→ **What you are asked to do**:
From top to bottom, retype the data exactly, passing over any picture.

→ **Available data**:
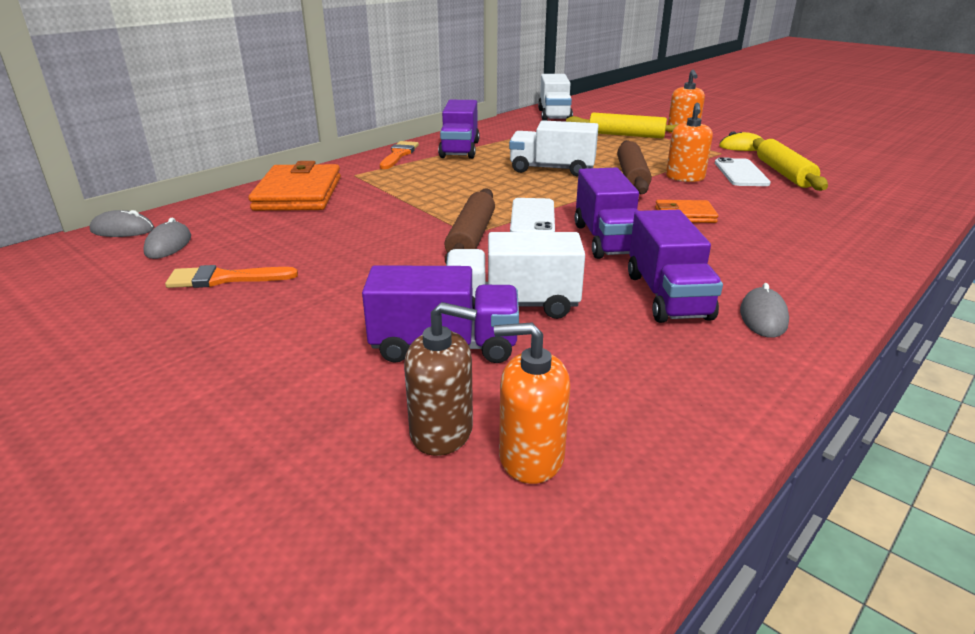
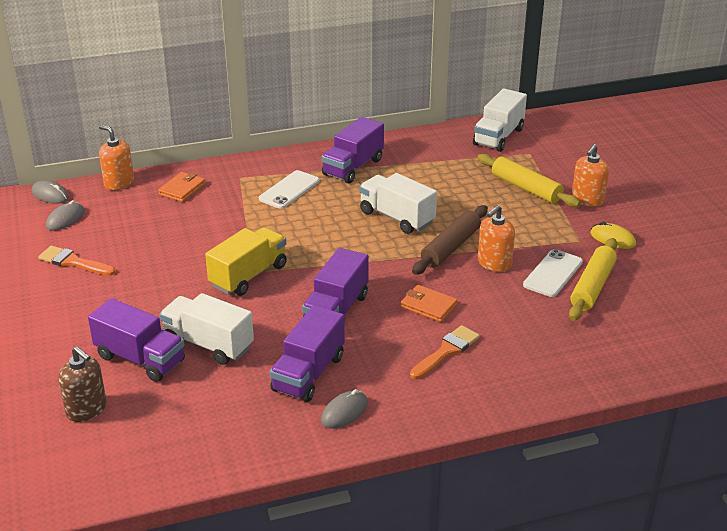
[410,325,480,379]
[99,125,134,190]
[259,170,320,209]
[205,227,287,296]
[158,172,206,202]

→ **Solved problem**:
[410,325,480,379]
[99,125,134,190]
[259,170,320,209]
[205,227,287,296]
[158,172,206,202]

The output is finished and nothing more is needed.